Content starts

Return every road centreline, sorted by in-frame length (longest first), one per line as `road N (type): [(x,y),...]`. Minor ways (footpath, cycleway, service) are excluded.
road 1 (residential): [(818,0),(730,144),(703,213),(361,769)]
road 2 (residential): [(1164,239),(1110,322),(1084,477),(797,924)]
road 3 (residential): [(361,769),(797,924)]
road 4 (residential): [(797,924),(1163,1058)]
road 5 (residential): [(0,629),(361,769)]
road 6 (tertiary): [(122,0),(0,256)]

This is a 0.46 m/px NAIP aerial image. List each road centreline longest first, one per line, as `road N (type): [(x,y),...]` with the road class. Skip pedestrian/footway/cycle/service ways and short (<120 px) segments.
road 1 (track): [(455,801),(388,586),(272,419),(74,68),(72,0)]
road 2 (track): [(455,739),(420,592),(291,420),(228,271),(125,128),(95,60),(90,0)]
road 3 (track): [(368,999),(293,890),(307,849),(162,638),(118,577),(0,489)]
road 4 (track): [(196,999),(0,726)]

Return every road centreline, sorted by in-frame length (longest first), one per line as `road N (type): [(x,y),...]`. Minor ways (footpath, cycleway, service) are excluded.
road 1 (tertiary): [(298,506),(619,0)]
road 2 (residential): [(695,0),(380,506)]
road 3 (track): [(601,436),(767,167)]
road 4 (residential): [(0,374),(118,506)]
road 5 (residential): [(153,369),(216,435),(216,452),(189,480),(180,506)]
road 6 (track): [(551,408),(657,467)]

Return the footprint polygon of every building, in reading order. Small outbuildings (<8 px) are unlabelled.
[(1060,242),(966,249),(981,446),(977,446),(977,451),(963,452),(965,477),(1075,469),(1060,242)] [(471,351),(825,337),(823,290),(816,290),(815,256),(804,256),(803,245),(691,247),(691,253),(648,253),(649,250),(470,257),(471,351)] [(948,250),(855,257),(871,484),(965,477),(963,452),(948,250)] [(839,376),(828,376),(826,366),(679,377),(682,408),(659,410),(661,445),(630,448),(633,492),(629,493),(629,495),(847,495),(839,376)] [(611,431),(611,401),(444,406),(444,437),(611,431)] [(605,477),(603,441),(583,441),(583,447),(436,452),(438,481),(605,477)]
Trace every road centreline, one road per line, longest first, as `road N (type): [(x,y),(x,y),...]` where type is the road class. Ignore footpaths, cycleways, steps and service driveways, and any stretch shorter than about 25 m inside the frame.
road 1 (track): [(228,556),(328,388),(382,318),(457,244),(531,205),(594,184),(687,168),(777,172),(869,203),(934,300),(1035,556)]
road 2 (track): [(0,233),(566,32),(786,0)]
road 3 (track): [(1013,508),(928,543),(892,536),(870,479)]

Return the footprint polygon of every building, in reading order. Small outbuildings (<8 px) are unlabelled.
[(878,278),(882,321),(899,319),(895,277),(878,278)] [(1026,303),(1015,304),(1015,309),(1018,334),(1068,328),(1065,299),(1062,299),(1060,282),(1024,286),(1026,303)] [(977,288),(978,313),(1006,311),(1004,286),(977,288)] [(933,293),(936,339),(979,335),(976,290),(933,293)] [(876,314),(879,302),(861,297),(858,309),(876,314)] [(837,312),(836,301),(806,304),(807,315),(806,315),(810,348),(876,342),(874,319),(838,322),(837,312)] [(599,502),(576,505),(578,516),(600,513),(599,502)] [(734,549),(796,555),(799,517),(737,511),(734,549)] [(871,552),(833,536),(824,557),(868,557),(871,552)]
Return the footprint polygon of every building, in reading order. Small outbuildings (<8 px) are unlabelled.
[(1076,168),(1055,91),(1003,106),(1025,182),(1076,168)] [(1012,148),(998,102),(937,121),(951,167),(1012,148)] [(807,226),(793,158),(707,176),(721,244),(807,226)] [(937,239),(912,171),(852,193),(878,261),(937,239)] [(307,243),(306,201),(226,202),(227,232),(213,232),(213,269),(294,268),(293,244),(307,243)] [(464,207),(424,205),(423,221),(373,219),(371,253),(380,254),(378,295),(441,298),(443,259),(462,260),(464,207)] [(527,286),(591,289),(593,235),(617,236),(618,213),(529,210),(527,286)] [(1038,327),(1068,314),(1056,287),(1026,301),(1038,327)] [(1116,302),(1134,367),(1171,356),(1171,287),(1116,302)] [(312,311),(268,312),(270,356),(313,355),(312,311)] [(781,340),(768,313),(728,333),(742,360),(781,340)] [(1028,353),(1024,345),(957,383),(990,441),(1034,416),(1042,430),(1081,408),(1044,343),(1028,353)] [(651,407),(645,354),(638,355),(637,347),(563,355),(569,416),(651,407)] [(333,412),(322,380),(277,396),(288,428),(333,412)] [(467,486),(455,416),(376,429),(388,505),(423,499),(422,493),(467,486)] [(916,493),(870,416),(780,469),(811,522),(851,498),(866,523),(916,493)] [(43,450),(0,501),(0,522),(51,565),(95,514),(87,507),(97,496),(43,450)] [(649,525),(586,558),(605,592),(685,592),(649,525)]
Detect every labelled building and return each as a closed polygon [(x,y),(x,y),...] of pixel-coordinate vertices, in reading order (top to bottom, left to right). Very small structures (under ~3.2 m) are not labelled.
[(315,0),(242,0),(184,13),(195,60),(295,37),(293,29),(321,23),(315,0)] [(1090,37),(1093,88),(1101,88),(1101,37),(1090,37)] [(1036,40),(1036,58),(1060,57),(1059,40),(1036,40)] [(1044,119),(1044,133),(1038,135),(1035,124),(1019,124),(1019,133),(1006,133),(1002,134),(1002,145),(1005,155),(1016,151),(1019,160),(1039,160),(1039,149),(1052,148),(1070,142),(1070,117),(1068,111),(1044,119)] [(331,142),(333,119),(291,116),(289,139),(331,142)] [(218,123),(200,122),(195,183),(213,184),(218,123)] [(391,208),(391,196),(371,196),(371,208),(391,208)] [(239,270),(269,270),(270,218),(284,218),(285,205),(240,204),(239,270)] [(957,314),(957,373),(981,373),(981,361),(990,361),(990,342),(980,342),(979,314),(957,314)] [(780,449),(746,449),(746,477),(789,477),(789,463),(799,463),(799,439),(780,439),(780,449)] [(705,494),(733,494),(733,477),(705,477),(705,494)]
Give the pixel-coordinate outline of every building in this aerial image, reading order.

Content ends

## Exercise requirements:
Each line from the one containing "Detect every labelled" through the end of the material must be output exactly, and no other line.

## Answer space:
Detect every labelled building and return each as a closed polygon [(x,y),(x,y),...] of pixel-coordinate vertices, in reading order (top to bottom, left to right). Very small structures (under ~3.2 m) are not labelled.
[(315,0),(242,0),(184,13),(195,60),(295,37),(293,29),(321,23),(315,0)] [(1090,37),(1093,88),(1101,88),(1101,37),(1090,37)] [(1036,40),(1036,58),(1060,57),(1059,40),(1036,40)] [(1044,119),(1044,133),(1038,135),(1035,124),(1019,124),(1019,133),(1006,133),(1002,134),(1002,145),(1005,155),(1016,151),(1019,160),(1039,160),(1039,149),(1052,148),(1070,142),(1070,117),(1068,111),(1044,119)] [(331,142),(333,119),(291,116),(289,139),(331,142)] [(218,123),(200,122),(195,183),(213,184),(218,123)] [(391,208),(391,196),(371,196),(371,208),(391,208)] [(239,270),(269,270),(270,218),(284,218),(285,205),(240,204),(239,270)] [(957,314),(957,373),(981,373),(981,361),(990,361),(990,342),(980,342),(979,314),(957,314)] [(780,449),(746,449),(746,477),(789,477),(789,463),(799,463),(799,439),(780,439),(780,449)] [(705,494),(733,494),(733,477),(705,477),(705,494)]
Give the pixel-coordinate outline of every building in this aerial image, reading order.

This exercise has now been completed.